[[ GIVEN RECORDS, beginning ]]

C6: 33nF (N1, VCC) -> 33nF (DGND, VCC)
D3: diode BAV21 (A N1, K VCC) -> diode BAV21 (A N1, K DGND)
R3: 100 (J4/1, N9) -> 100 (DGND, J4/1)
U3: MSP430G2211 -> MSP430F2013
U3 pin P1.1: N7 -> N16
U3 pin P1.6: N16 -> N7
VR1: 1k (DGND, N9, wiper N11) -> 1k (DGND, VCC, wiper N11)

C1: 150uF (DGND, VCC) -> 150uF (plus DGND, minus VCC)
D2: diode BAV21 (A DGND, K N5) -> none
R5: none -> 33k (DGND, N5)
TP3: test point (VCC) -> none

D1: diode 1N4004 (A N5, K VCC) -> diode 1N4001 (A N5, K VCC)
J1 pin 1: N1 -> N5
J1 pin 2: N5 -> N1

[[ GIVEN RECORDS, end ]]
[[ GIVEN RECORDS, beginning ]]

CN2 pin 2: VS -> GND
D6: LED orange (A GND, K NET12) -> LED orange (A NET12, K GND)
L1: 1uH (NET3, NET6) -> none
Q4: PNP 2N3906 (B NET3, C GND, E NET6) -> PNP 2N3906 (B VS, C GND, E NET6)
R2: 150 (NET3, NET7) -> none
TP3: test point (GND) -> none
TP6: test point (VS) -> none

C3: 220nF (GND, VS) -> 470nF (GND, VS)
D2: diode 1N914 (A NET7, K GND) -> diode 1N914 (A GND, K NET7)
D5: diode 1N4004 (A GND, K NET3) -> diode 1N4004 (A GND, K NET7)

[[ GIVEN RECORDS, end ]]
[[ GIVEN RECORDS, beginning ]]

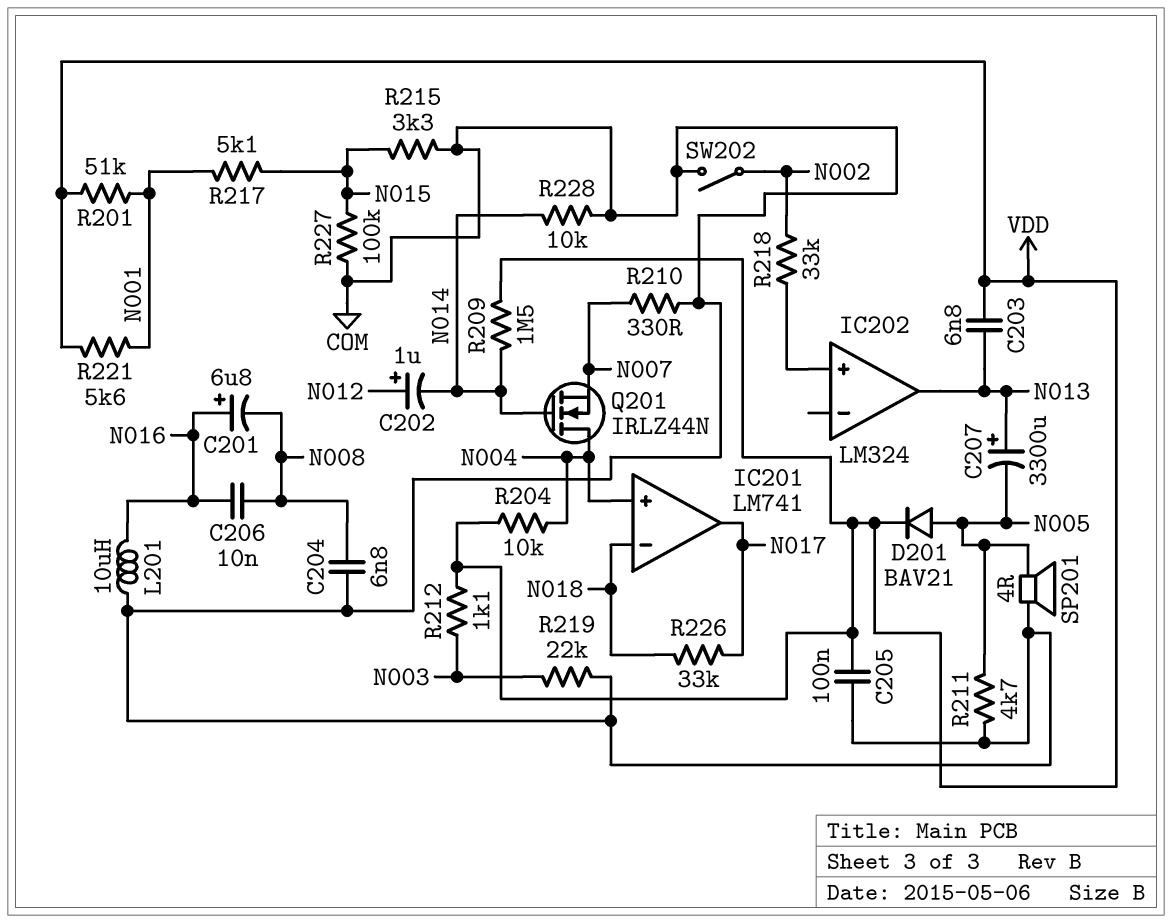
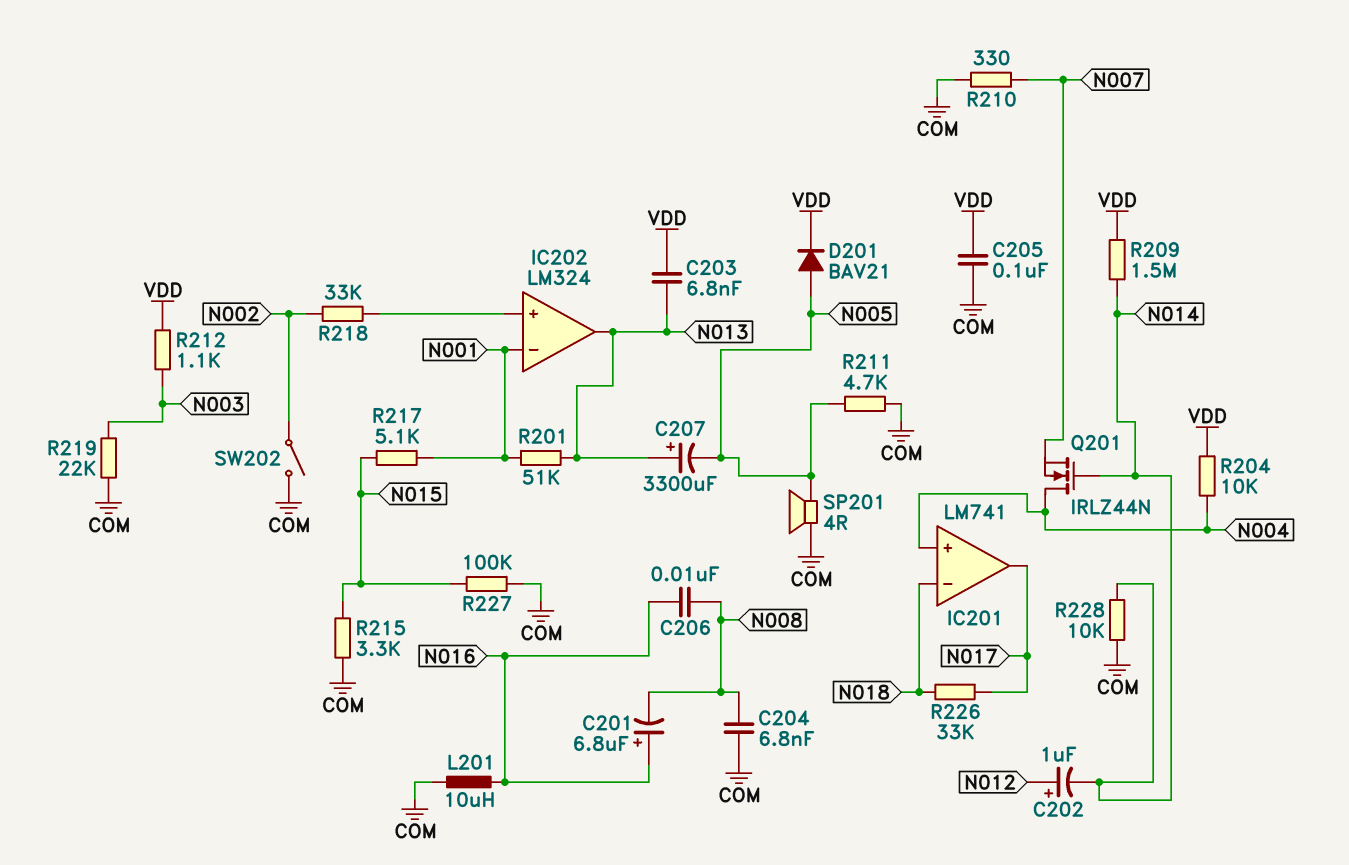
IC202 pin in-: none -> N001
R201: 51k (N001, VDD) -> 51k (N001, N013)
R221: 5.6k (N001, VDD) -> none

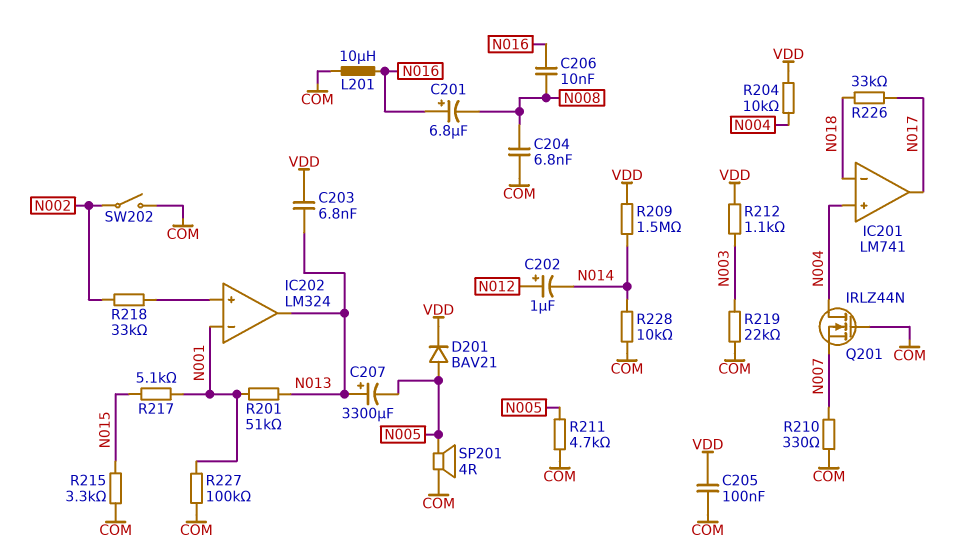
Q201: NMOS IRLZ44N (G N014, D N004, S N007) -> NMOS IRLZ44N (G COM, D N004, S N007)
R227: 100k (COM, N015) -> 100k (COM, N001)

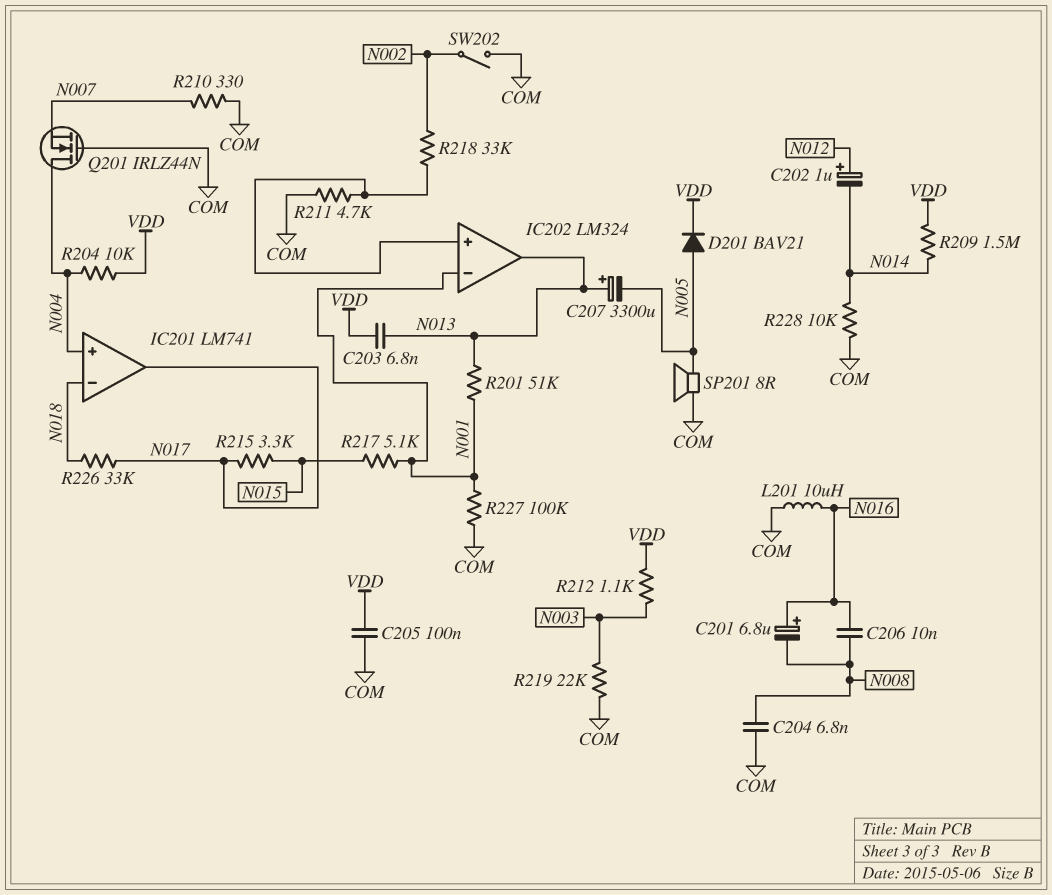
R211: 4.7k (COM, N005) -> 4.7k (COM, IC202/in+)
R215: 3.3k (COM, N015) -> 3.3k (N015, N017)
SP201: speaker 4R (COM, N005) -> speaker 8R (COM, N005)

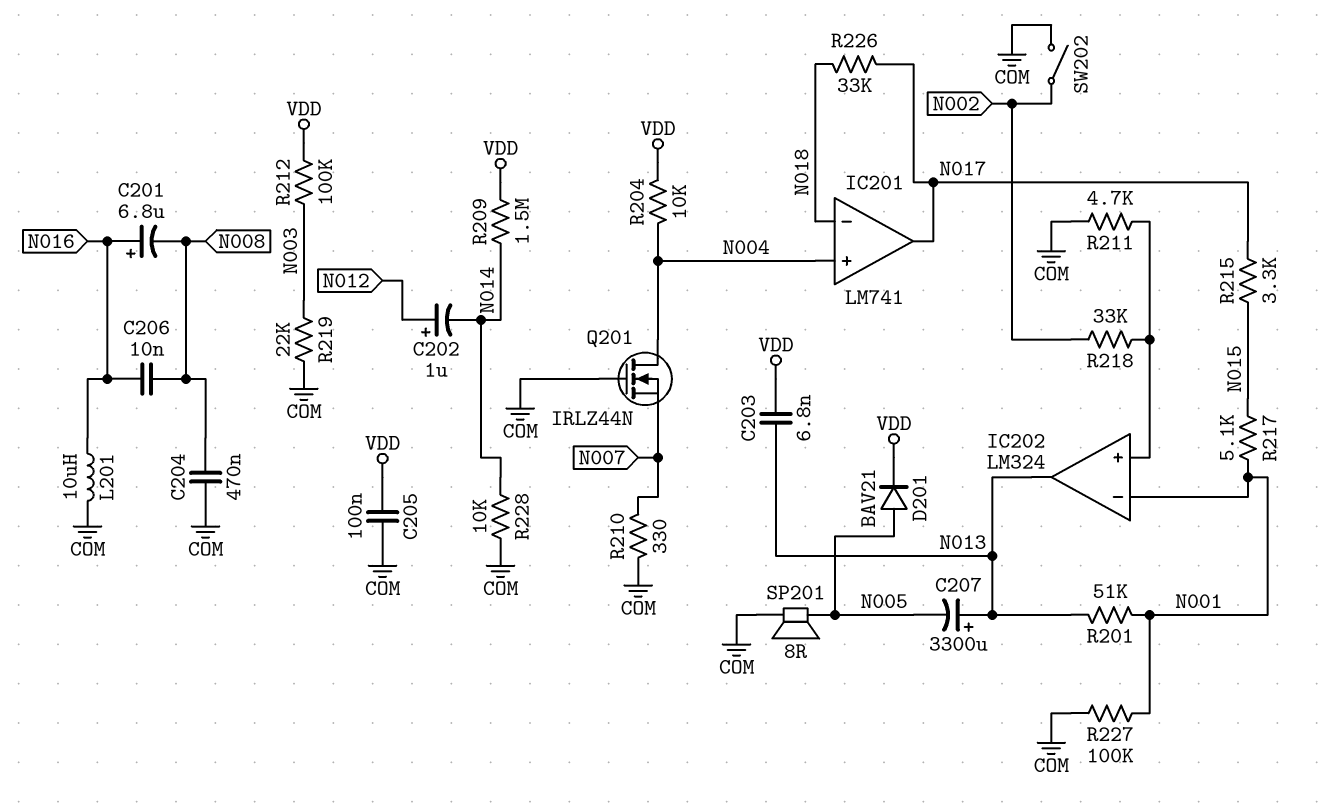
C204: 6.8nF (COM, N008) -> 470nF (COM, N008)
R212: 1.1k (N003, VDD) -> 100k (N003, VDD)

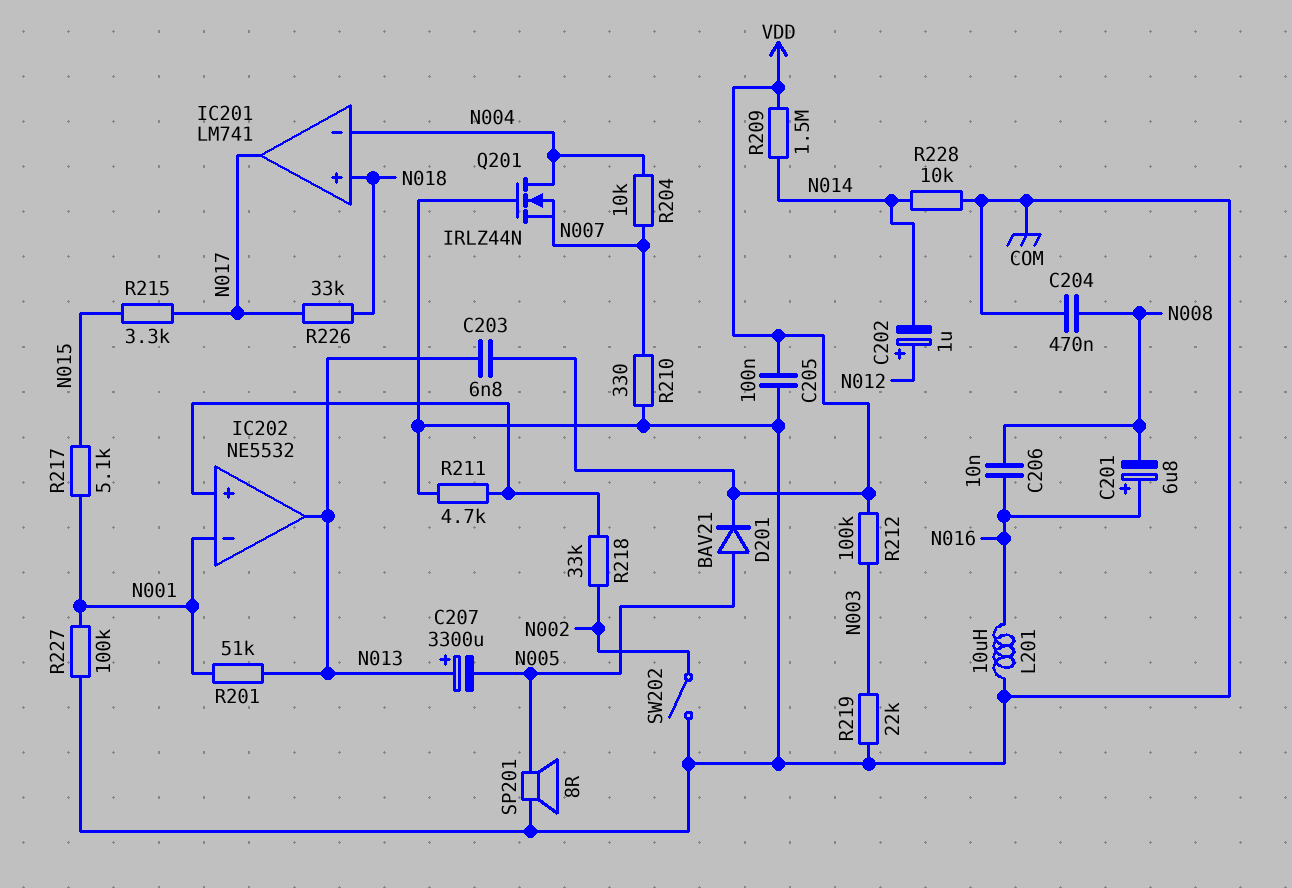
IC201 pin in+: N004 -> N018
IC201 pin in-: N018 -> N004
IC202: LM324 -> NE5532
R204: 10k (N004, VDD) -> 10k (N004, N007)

[[ GIVEN RECORDS, end ]]

● **WORK REQUEST**
Copy the entries above exactly, but only from the line holding "C6: 33nF (N1, VCC) -> 33nF (DGND, VCC)" through the line holding "D2: diode BAV21 (A DGND, K N5) -> none", both included.

● **OUTPUT OF THE EXERCISE**
C6: 33nF (N1, VCC) -> 33nF (DGND, VCC)
D3: diode BAV21 (A N1, K VCC) -> diode BAV21 (A N1, K DGND)
R3: 100 (J4/1, N9) -> 100 (DGND, J4/1)
U3: MSP430G2211 -> MSP430F2013
U3 pin P1.1: N7 -> N16
U3 pin P1.6: N16 -> N7
VR1: 1k (DGND, N9, wiper N11) -> 1k (DGND, VCC, wiper N11)

C1: 150uF (DGND, VCC) -> 150uF (plus DGND, minus VCC)
D2: diode BAV21 (A DGND, K N5) -> none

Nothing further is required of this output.